**EXERCISE:** Repeat exactly the line that contains "blue cake: 4 -> 1" and every line below it to the end of the material, omitting all others.
= = = = = = =
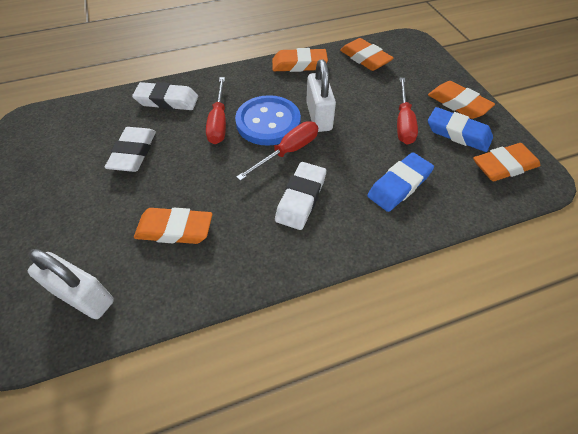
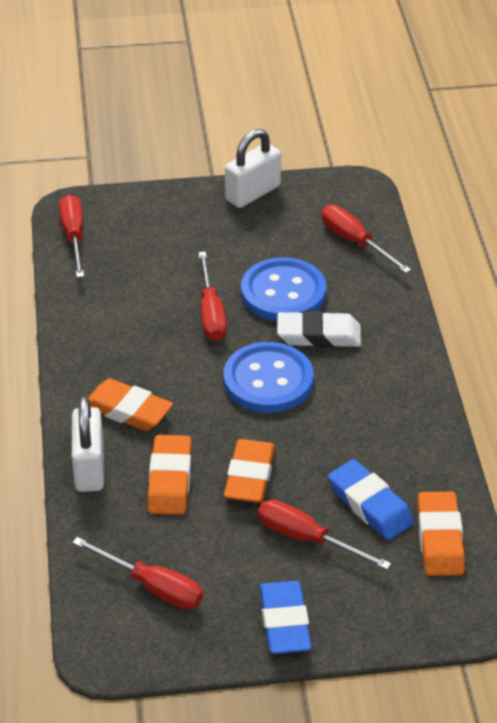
blue button: 1 -> 2
orange eraser: 5 -> 4
red screwdriver: 3 -> 5
white eraser: 3 -> 1

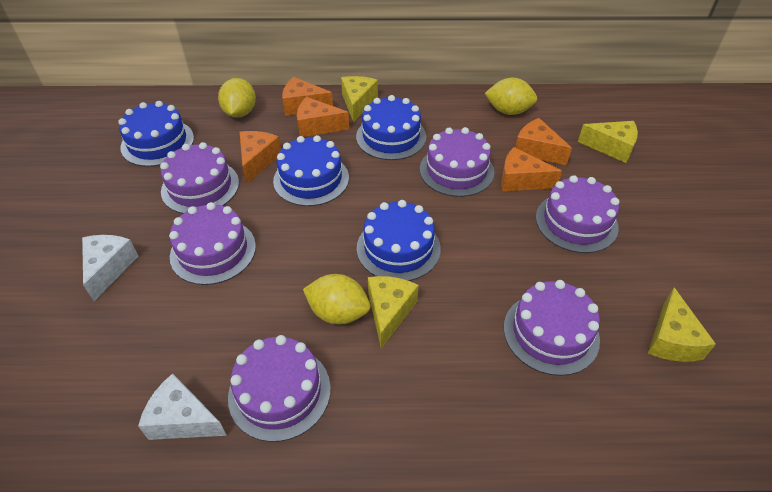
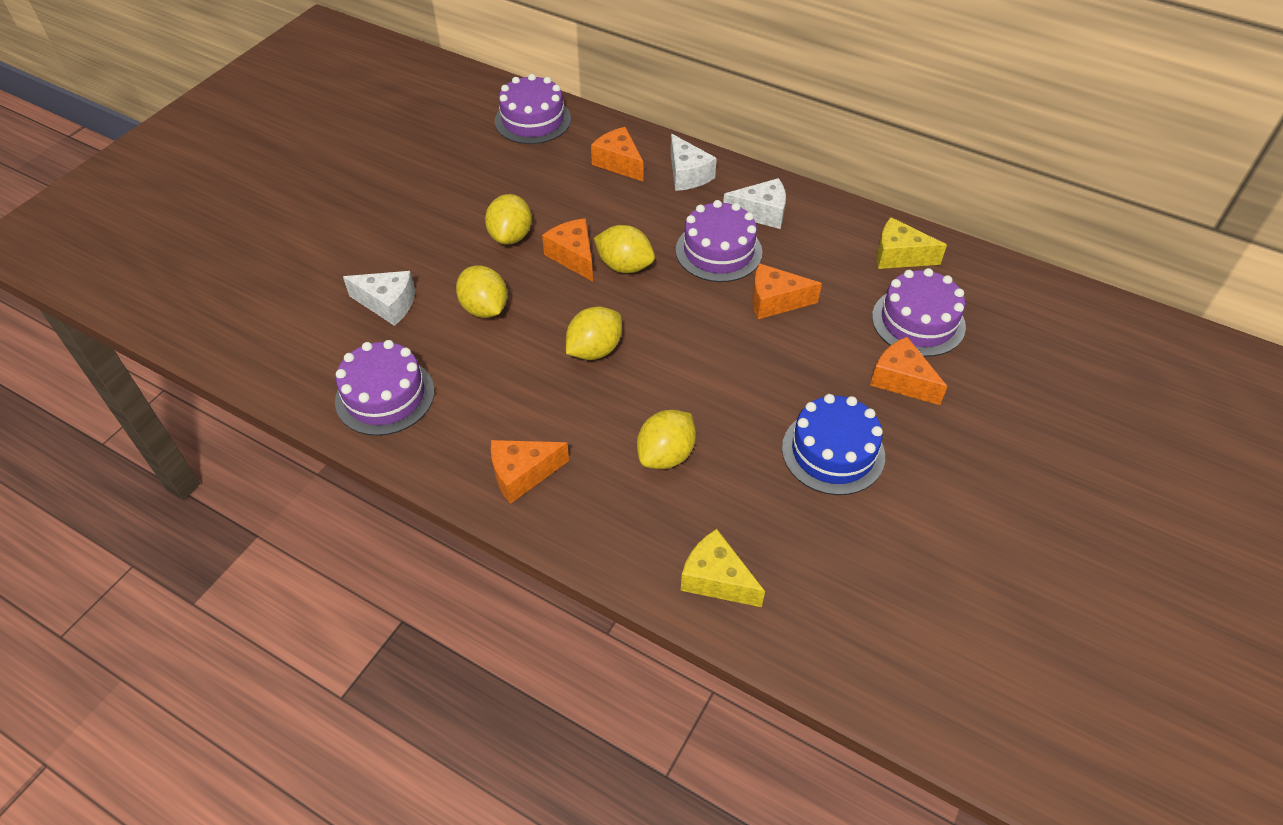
blue cake: 4 -> 1
purple cake: 6 -> 4
white cheese: 2 -> 3
yellow cheese: 4 -> 2
yellow lemon: 3 -> 5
= = = = = = =
**RESPONSE FOR THIS EXERCISE:**
blue cake: 4 -> 1
purple cake: 6 -> 4
white cheese: 2 -> 3
yellow cheese: 4 -> 2
yellow lemon: 3 -> 5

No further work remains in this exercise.